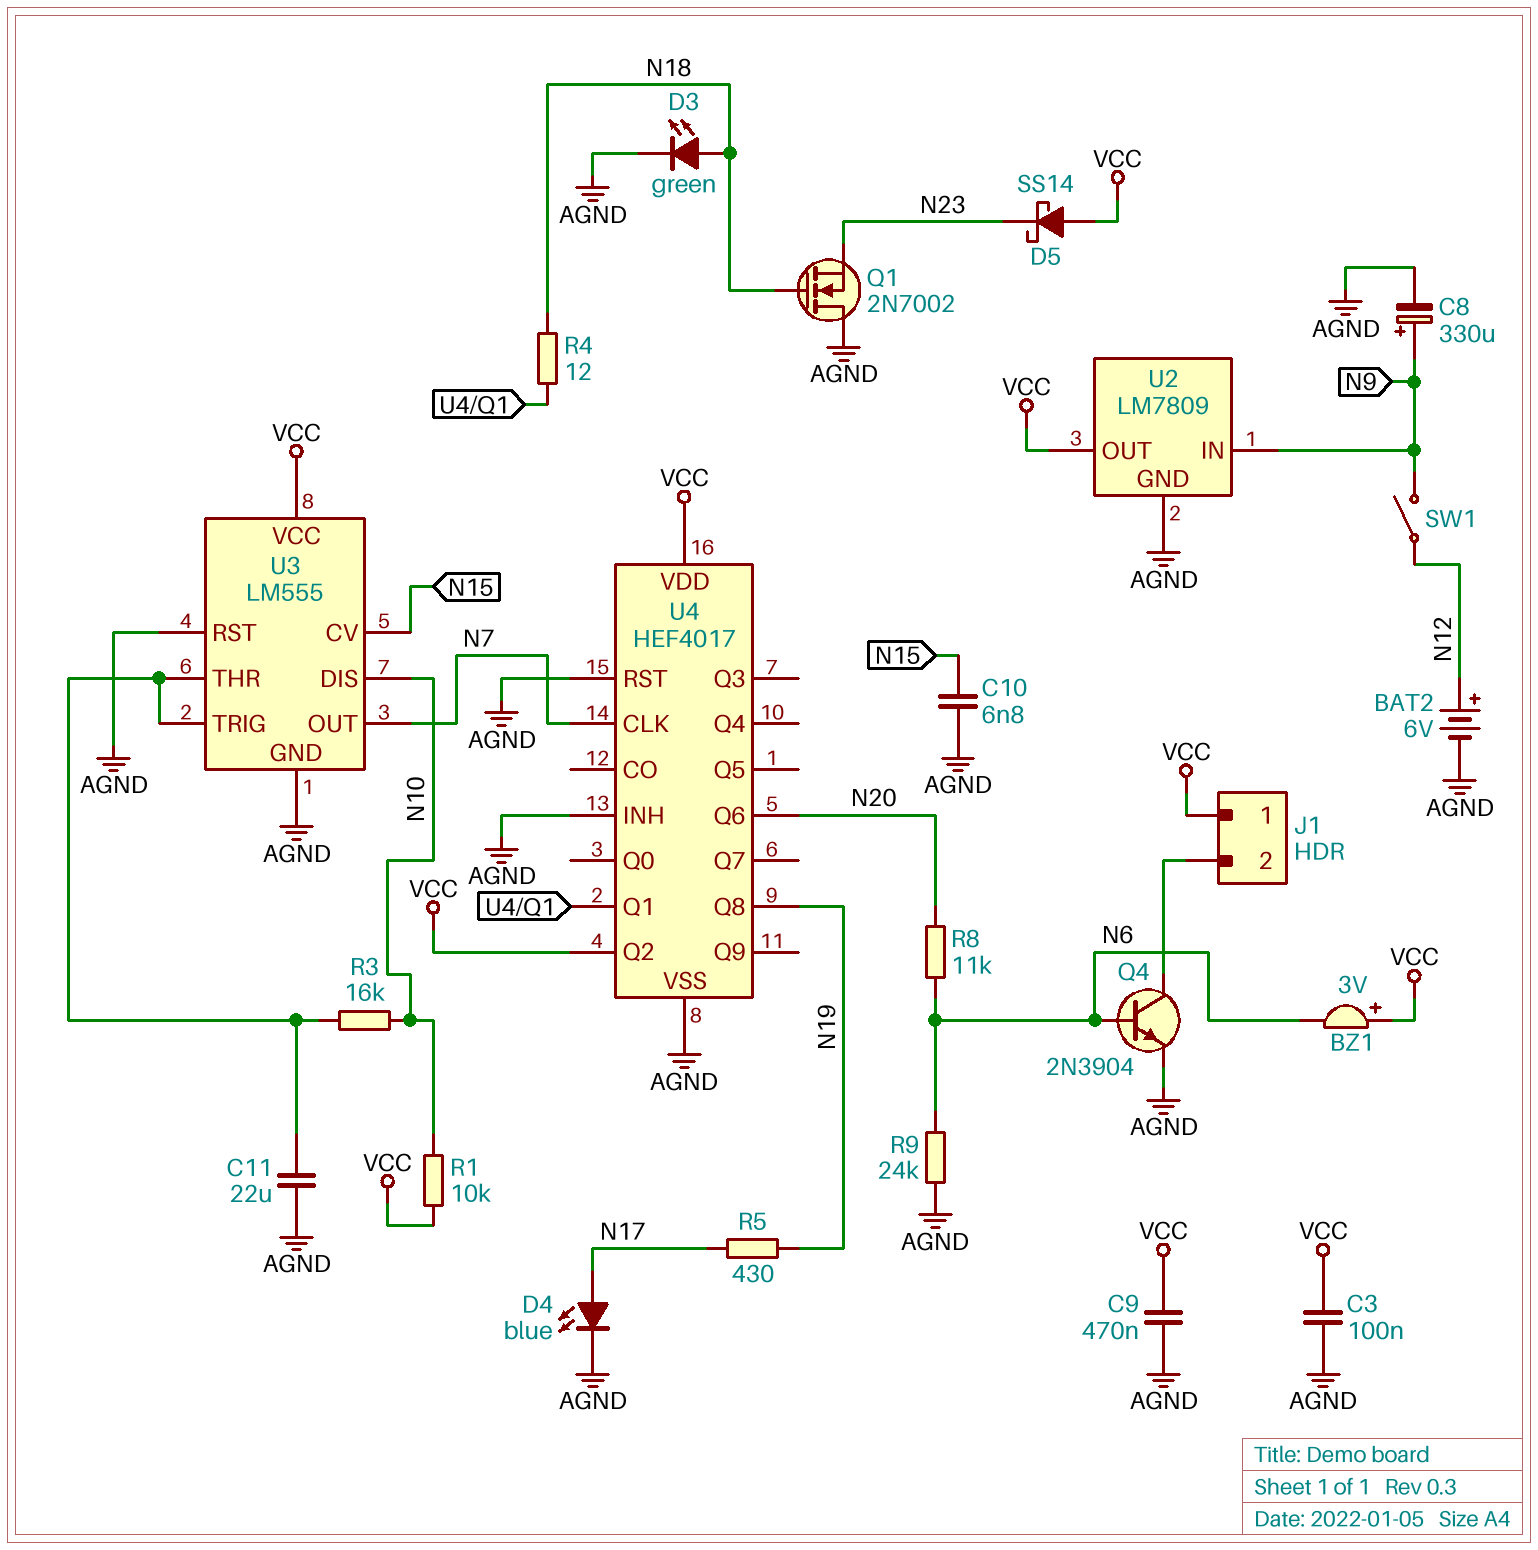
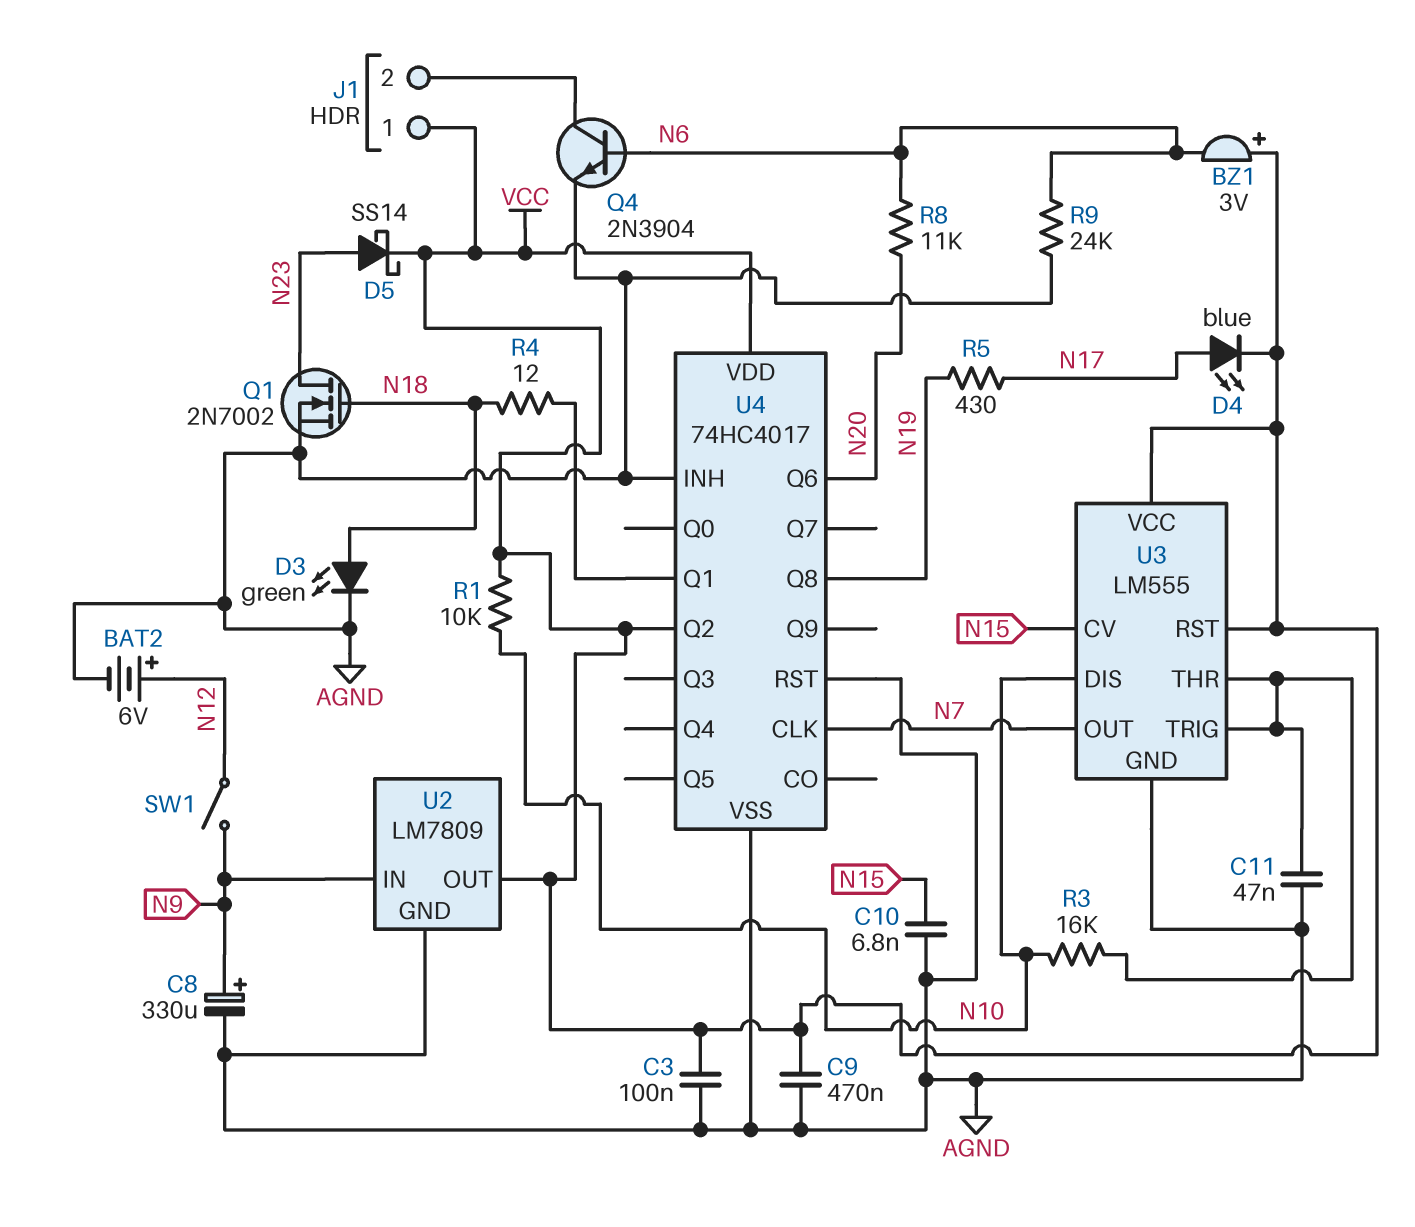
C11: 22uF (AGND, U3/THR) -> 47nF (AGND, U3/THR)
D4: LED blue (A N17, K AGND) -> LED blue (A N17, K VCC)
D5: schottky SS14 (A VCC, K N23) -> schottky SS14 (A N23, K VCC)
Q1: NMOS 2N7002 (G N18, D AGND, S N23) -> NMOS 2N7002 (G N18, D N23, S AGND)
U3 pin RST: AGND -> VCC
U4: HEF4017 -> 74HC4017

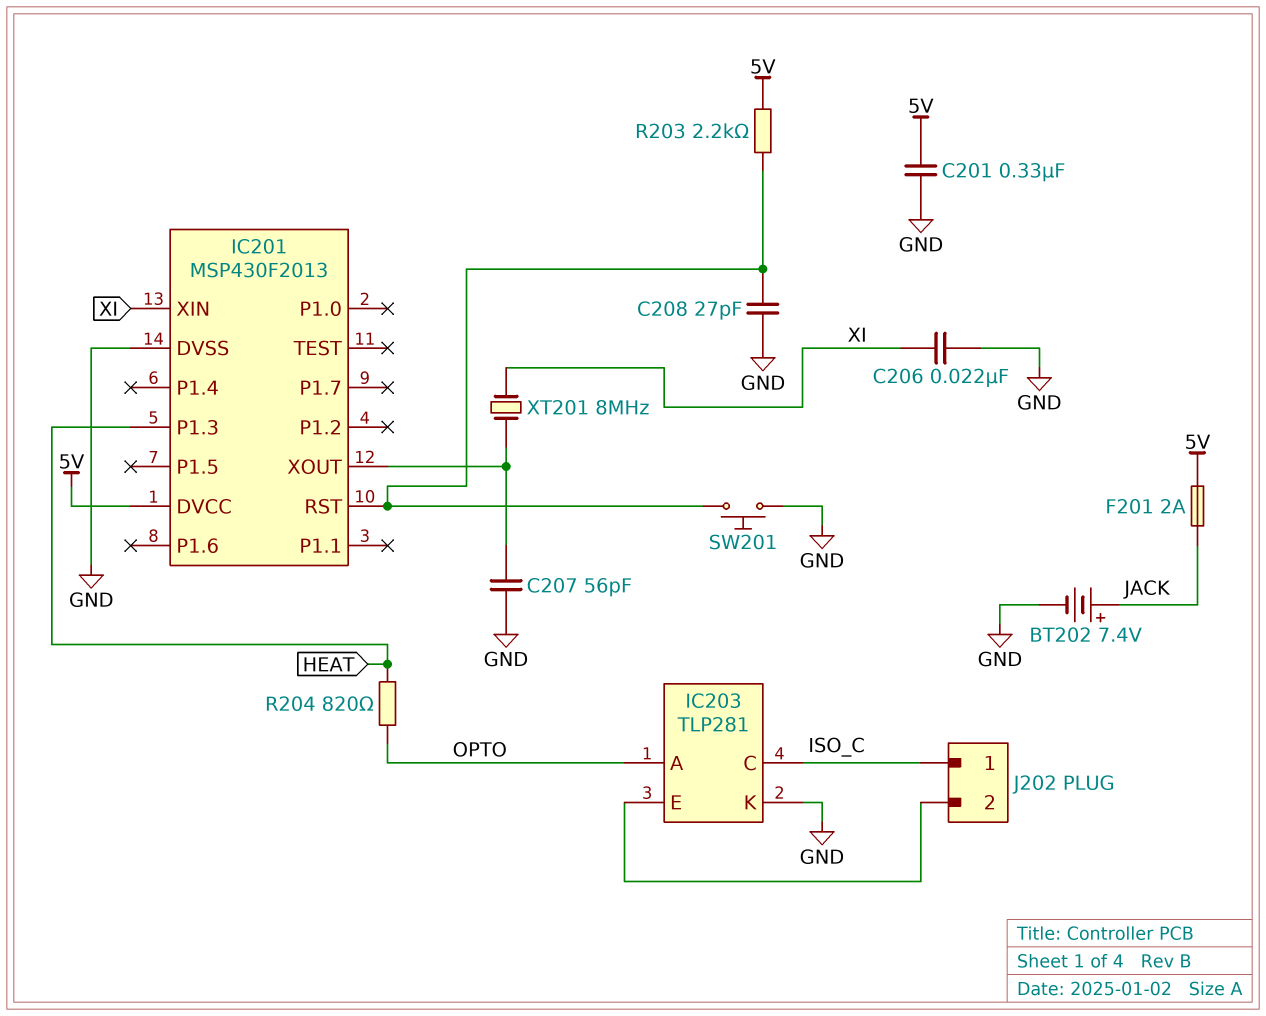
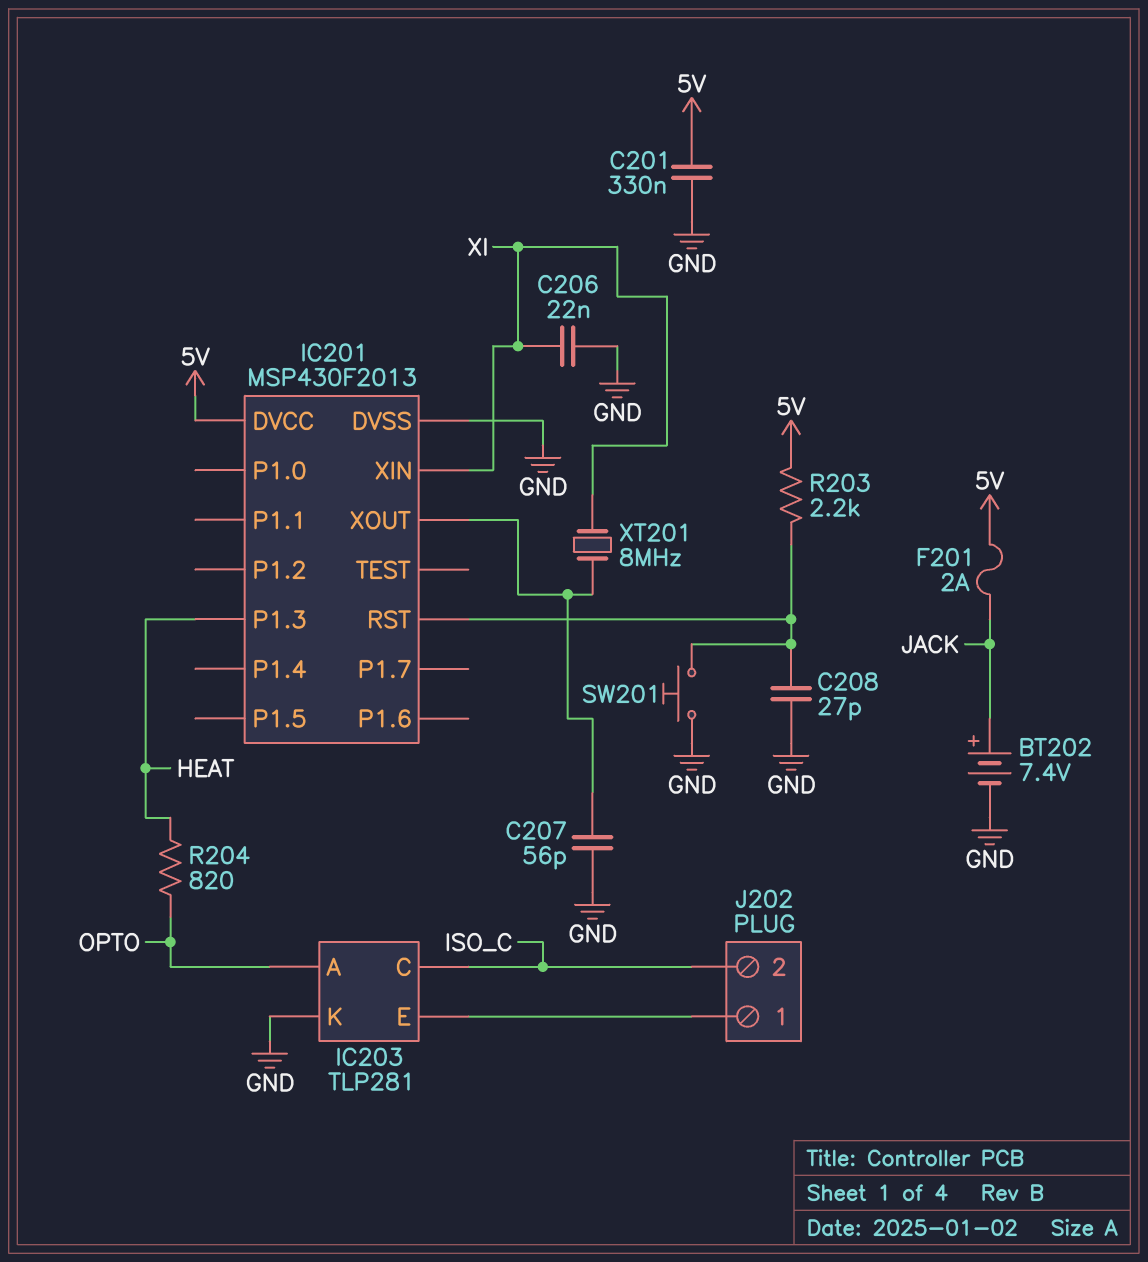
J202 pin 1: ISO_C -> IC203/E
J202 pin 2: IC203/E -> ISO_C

***

◆ **Instructions for the task**
The entire listing is to be printed exactly, with each picture omitted.

◆ **Response to the task**
C11: 22uF (AGND, U3/THR) -> 47nF (AGND, U3/THR)
D4: LED blue (A N17, K AGND) -> LED blue (A N17, K VCC)
D5: schottky SS14 (A VCC, K N23) -> schottky SS14 (A N23, K VCC)
Q1: NMOS 2N7002 (G N18, D AGND, S N23) -> NMOS 2N7002 (G N18, D N23, S AGND)
U3 pin RST: AGND -> VCC
U4: HEF4017 -> 74HC4017

J202 pin 1: ISO_C -> IC203/E
J202 pin 2: IC203/E -> ISO_C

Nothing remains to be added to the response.